╭─ EXCERPTED DATA
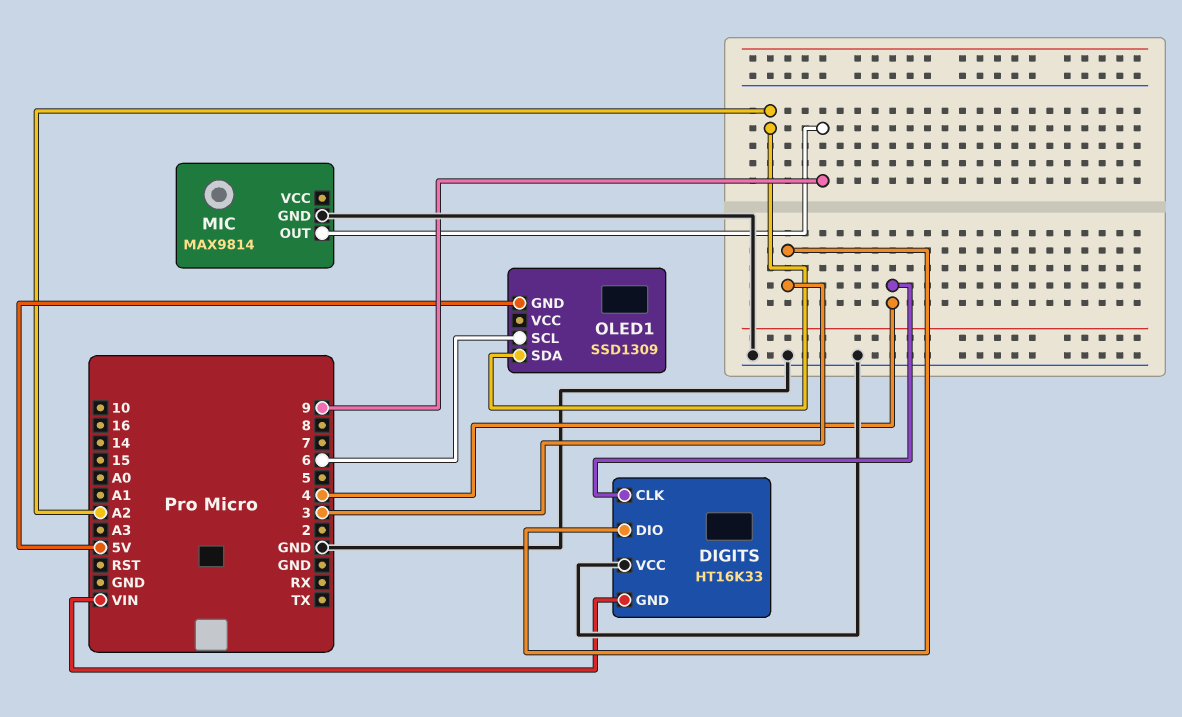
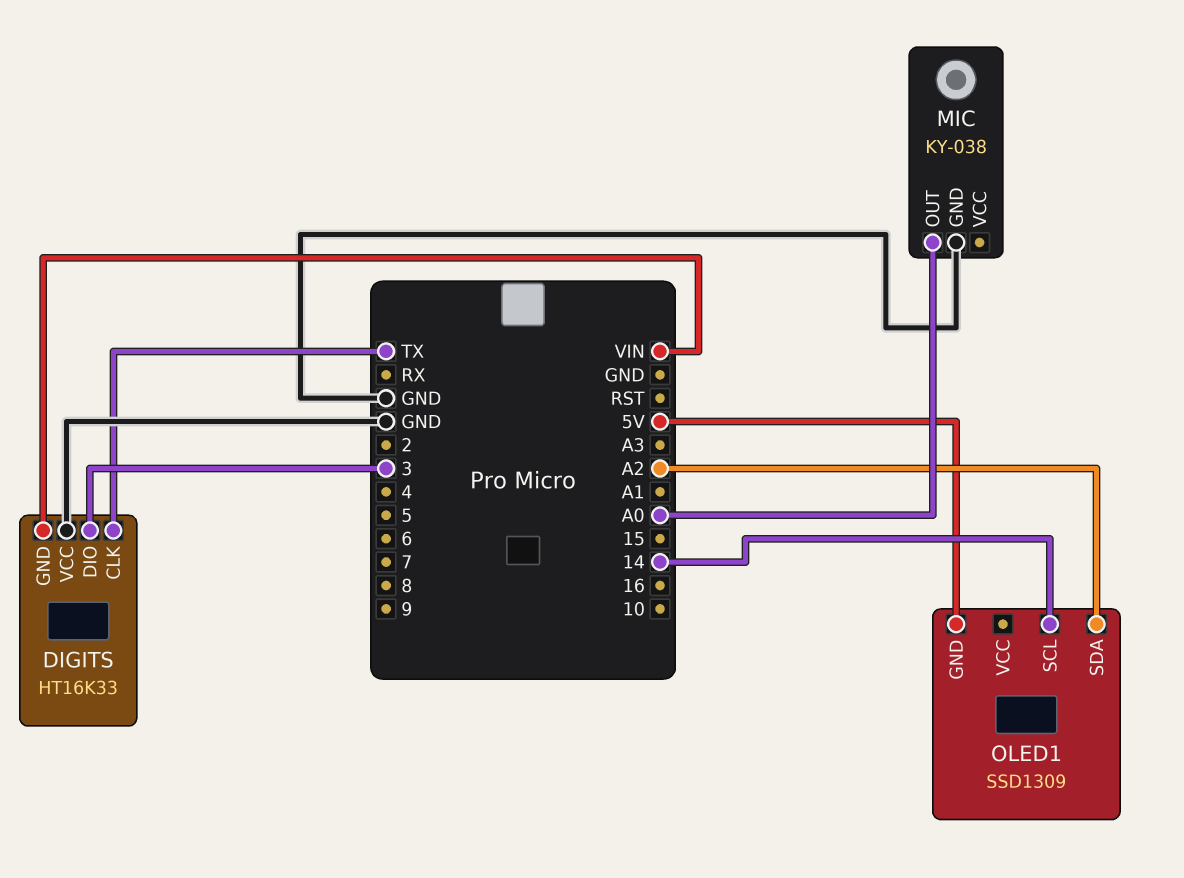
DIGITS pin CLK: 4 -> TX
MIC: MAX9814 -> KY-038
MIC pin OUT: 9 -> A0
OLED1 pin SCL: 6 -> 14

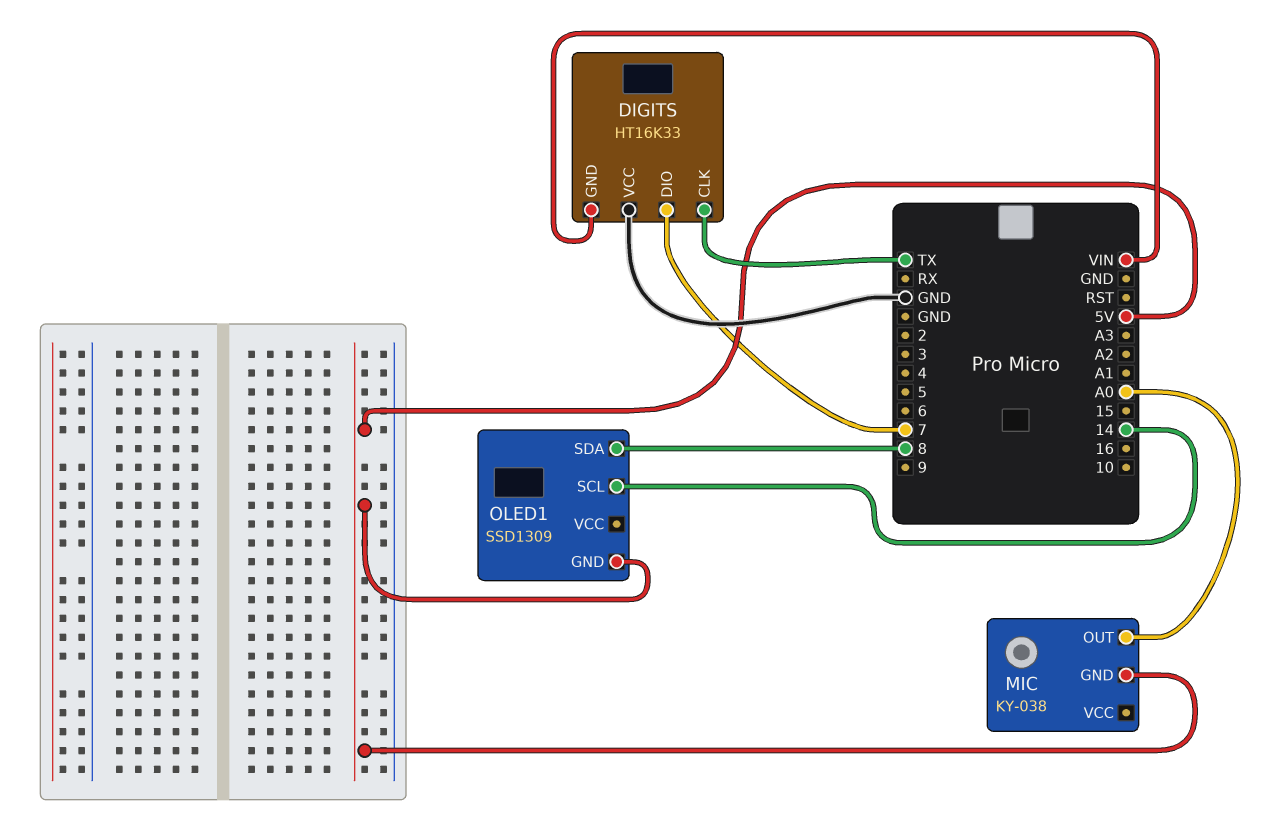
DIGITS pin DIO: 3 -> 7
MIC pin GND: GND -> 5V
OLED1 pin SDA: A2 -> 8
╰─
» WHAT IS BEING ASKED
Word for word, return the material above, but drop the pictures.

» TASK ANSWER
DIGITS pin CLK: 4 -> TX
MIC: MAX9814 -> KY-038
MIC pin OUT: 9 -> A0
OLED1 pin SCL: 6 -> 14

DIGITS pin DIO: 3 -> 7
MIC pin GND: GND -> 5V
OLED1 pin SDA: A2 -> 8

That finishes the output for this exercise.